TASK OBJECTIVE =>
Skip all pictures. Set down only the lines starting at the line containing "C2: 100pF (+12V, GND) -> 15nF (+12V, GND)" and running to the end of the listing.

Start of RECORDS FOR PROCESSING

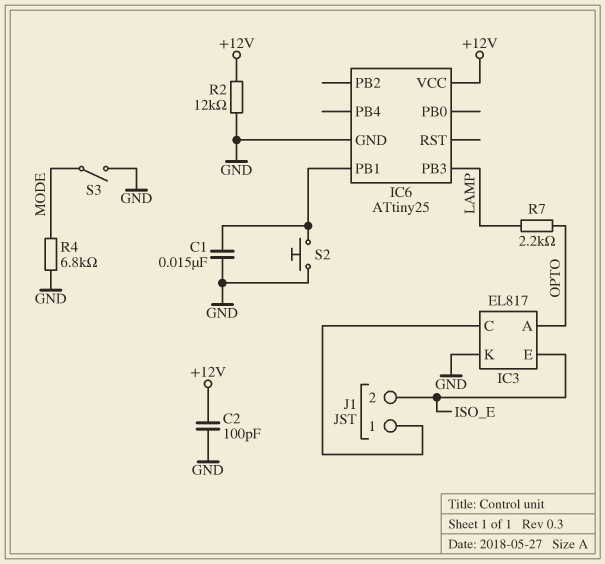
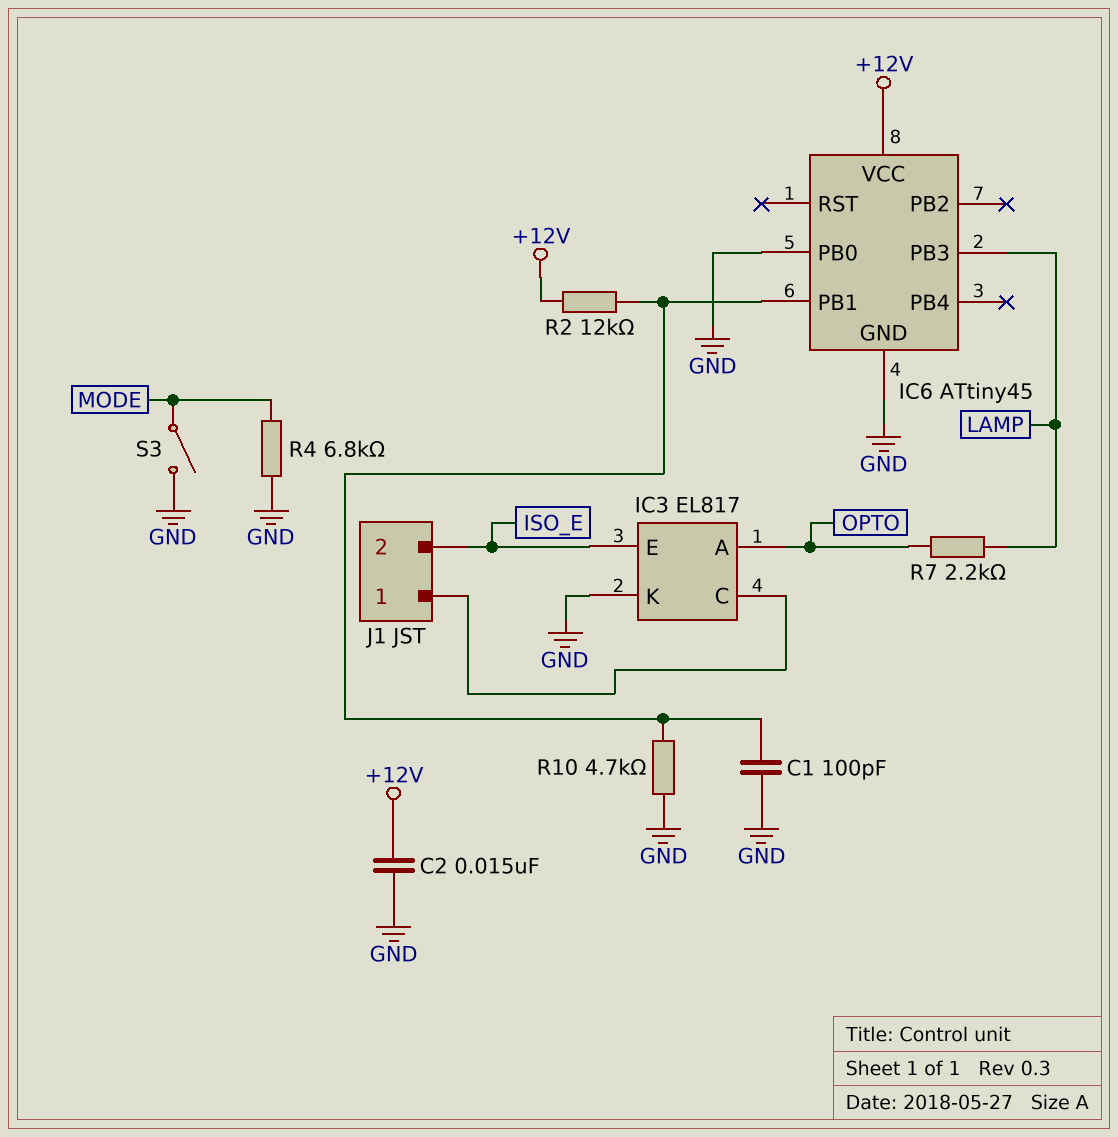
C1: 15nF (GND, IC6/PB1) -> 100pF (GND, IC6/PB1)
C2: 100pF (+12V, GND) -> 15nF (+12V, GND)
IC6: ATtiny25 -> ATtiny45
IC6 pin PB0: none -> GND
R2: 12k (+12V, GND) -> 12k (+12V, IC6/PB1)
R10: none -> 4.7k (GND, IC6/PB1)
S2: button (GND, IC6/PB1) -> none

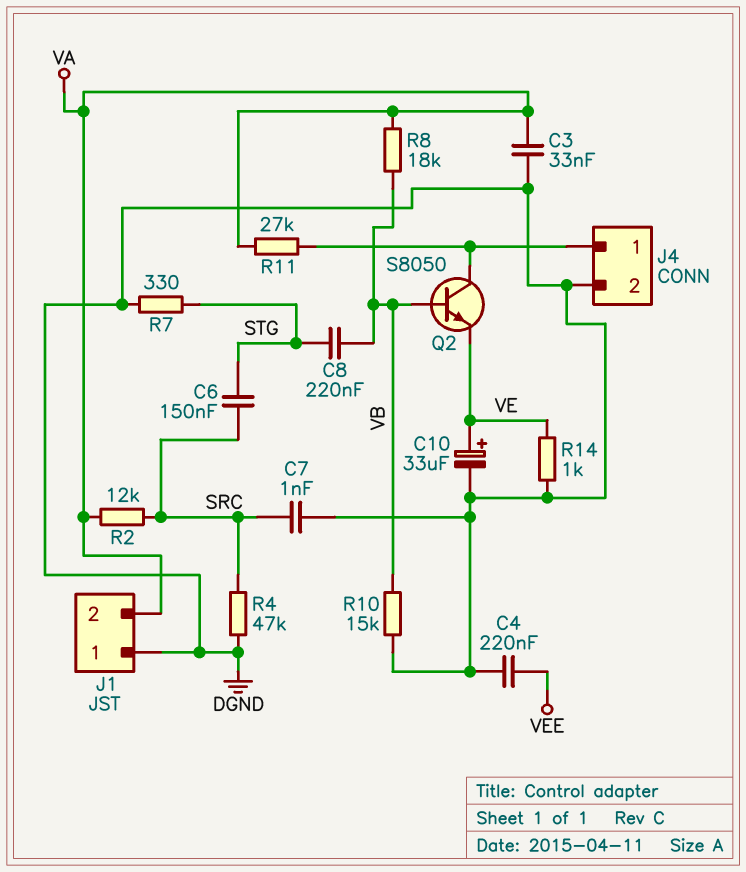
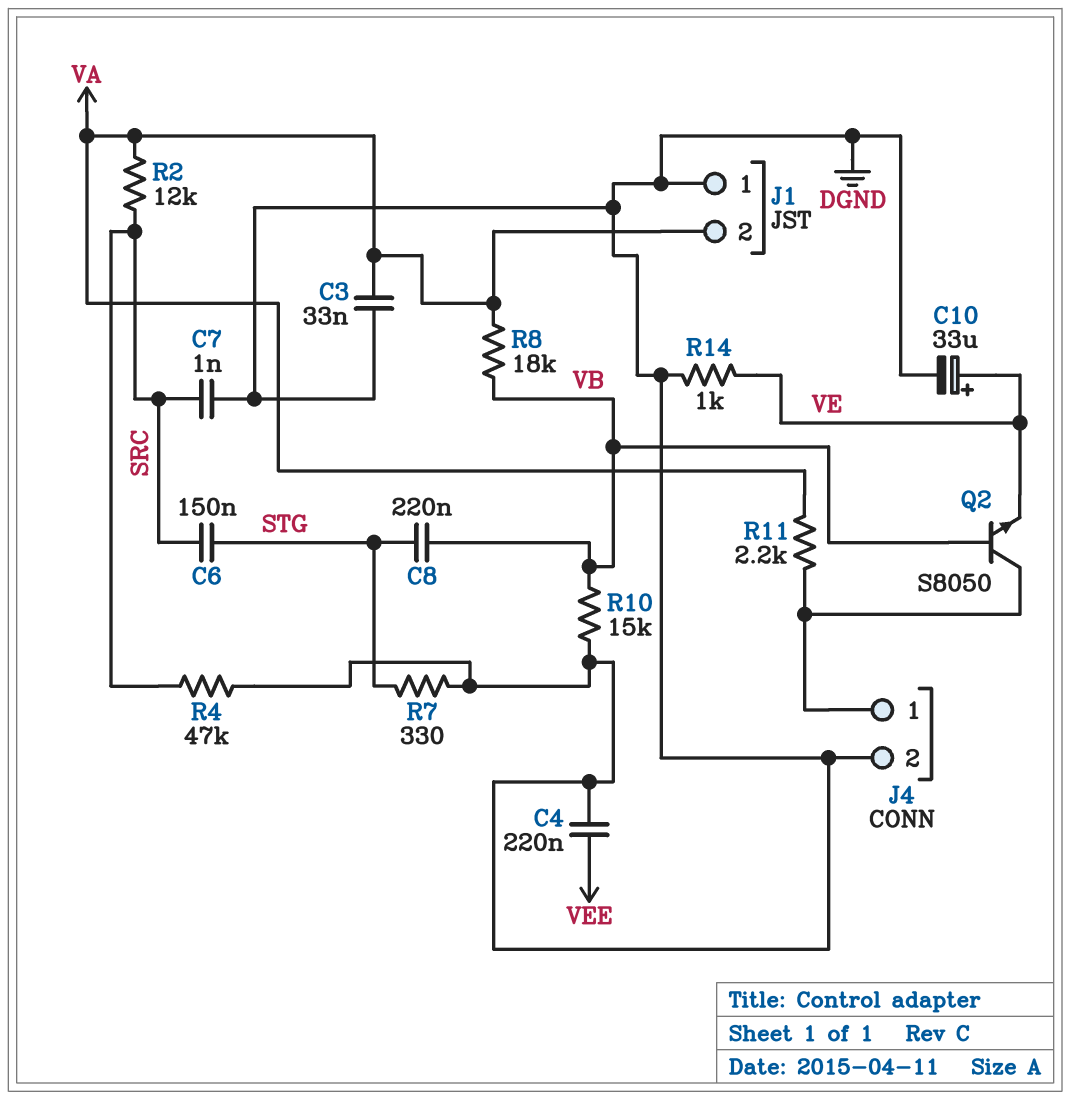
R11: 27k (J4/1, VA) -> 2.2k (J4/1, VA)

End of RECORDS FOR PROCESSING

OUTPUT OF THE TASK =>
C2: 100pF (+12V, GND) -> 15nF (+12V, GND)
IC6: ATtiny25 -> ATtiny45
IC6 pin PB0: none -> GND
R2: 12k (+12V, GND) -> 12k (+12V, IC6/PB1)
R10: none -> 4.7k (GND, IC6/PB1)
S2: button (GND, IC6/PB1) -> none

R11: 27k (J4/1, VA) -> 2.2k (J4/1, VA)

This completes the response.